== Records to use

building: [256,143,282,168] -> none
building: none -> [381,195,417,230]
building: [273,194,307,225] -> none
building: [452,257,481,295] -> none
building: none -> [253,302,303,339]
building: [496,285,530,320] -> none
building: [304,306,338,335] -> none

====
== Records to use

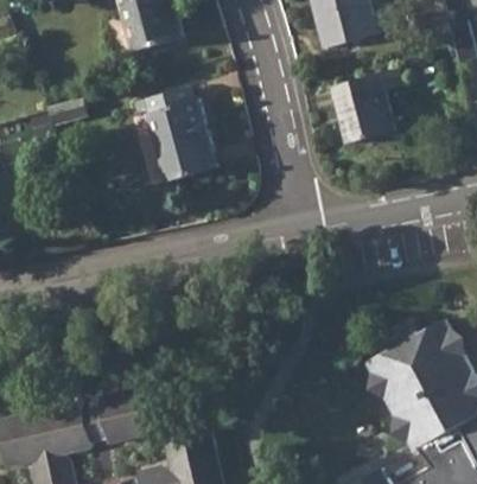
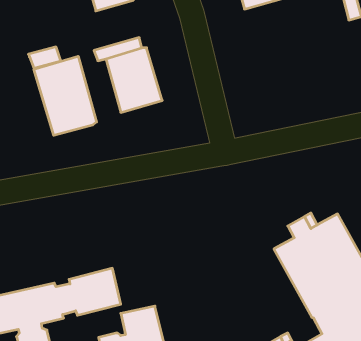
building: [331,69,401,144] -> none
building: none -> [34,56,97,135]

====
== Records to use

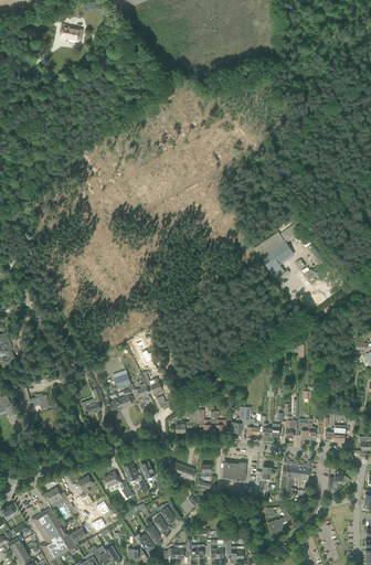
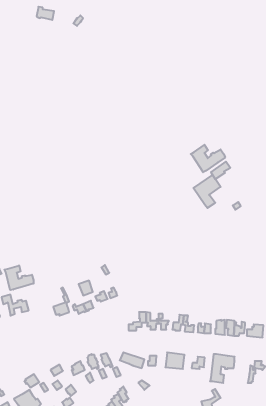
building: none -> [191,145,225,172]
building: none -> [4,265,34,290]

====

Exercise description ▸ Produce only the lines from the line containing "building: [256,143,282,168] -> none" through the line containing "building: [304,306,338,335] -> none", inclusive of both, exactly as they stand in the entries above.

Written answer ▸
building: [256,143,282,168] -> none
building: none -> [381,195,417,230]
building: [273,194,307,225] -> none
building: [452,257,481,295] -> none
building: none -> [253,302,303,339]
building: [496,285,530,320] -> none
building: [304,306,338,335] -> none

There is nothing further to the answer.